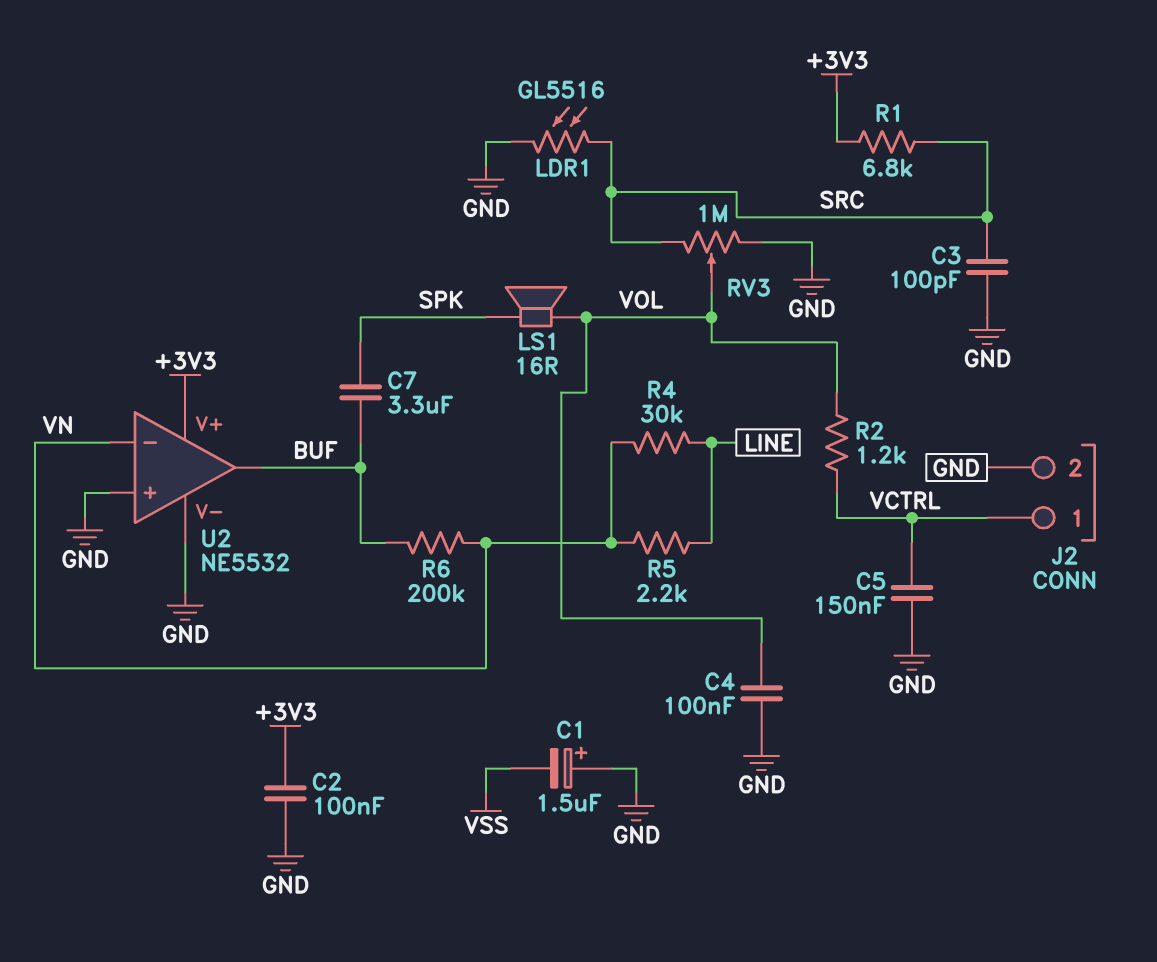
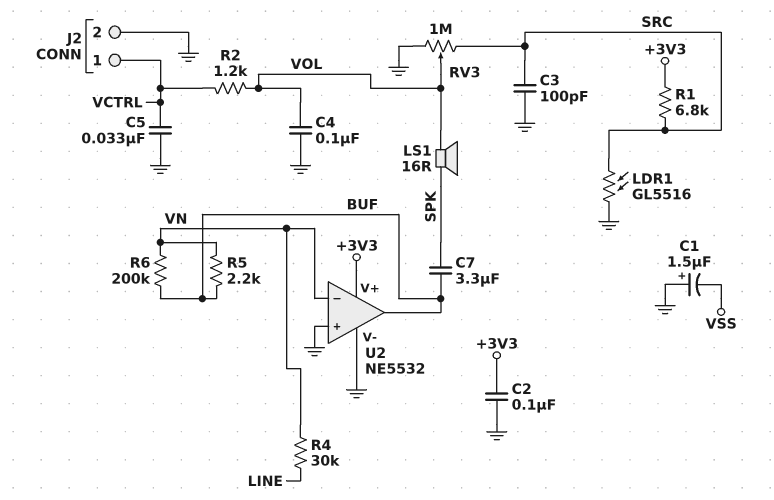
C5: 150nF (GND, VCTRL) -> 33nF (GND, VCTRL)
R5: 2.2k (LINE, VN) -> 2.2k (BUF, VN)

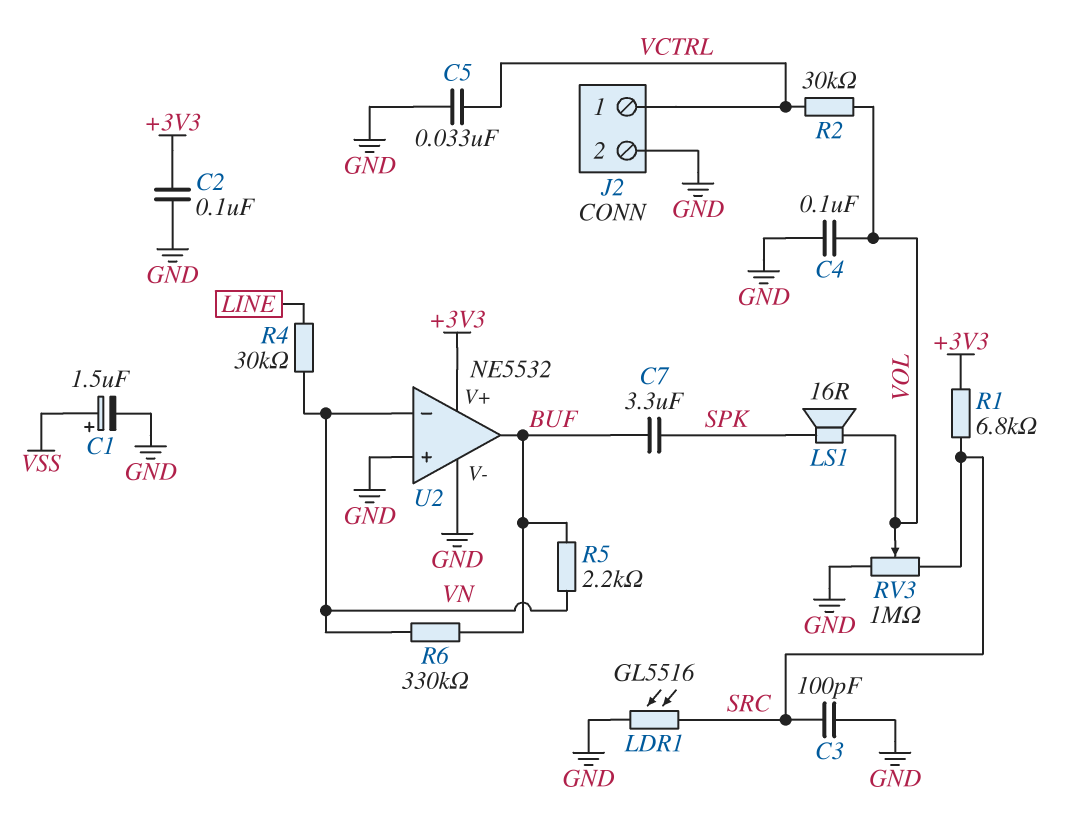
C1: 1.5uF (plus GND, minus VSS) -> 1.5uF (plus VSS, minus GND)
R2: 1.2k (VCTRL, VOL) -> 30k (VCTRL, VOL)
R6: 200k (BUF, VN) -> 330k (BUF, VN)

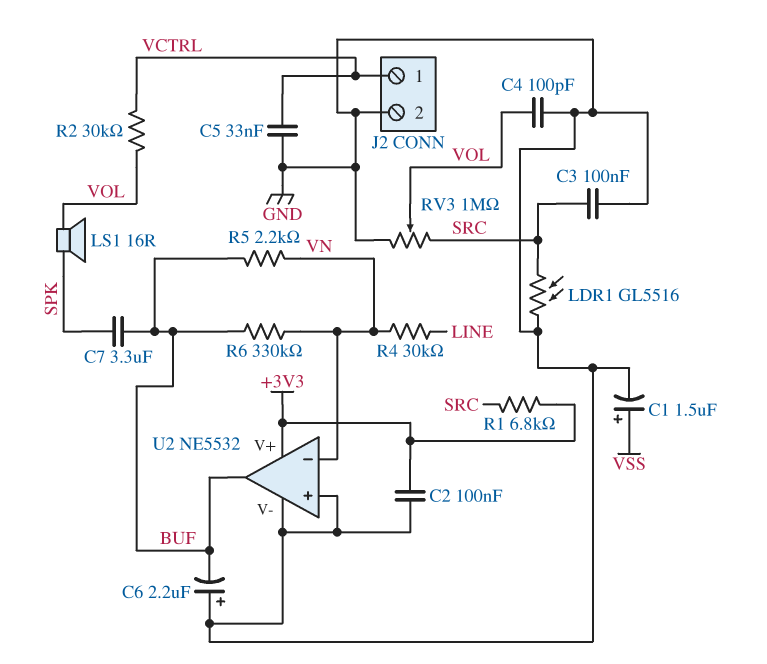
C3: 100pF (GND, SRC) -> 100nF (GND, SRC)
C4: 100nF (GND, VOL) -> 100pF (GND, VOL)
C6: none -> 2.2uF (plus GND, minus BUF)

○ ○ ○ ○

* [PROBLEM TO SOLVE] Could you output exactly the lines above, from the line with "C1: 1.5uF (plus" up to and including the line with "C4: 100nF (GND, VOL) -> 100pF (GND, VOL)", and nothing else, skipping the pictures?

* [WRITTEN ANSWER]
C1: 1.5uF (plus GND, minus VSS) -> 1.5uF (plus VSS, minus GND)
R2: 1.2k (VCTRL, VOL) -> 30k (VCTRL, VOL)
R6: 200k (BUF, VN) -> 330k (BUF, VN)

C3: 100pF (GND, SRC) -> 100nF (GND, SRC)
C4: 100nF (GND, VOL) -> 100pF (GND, VOL)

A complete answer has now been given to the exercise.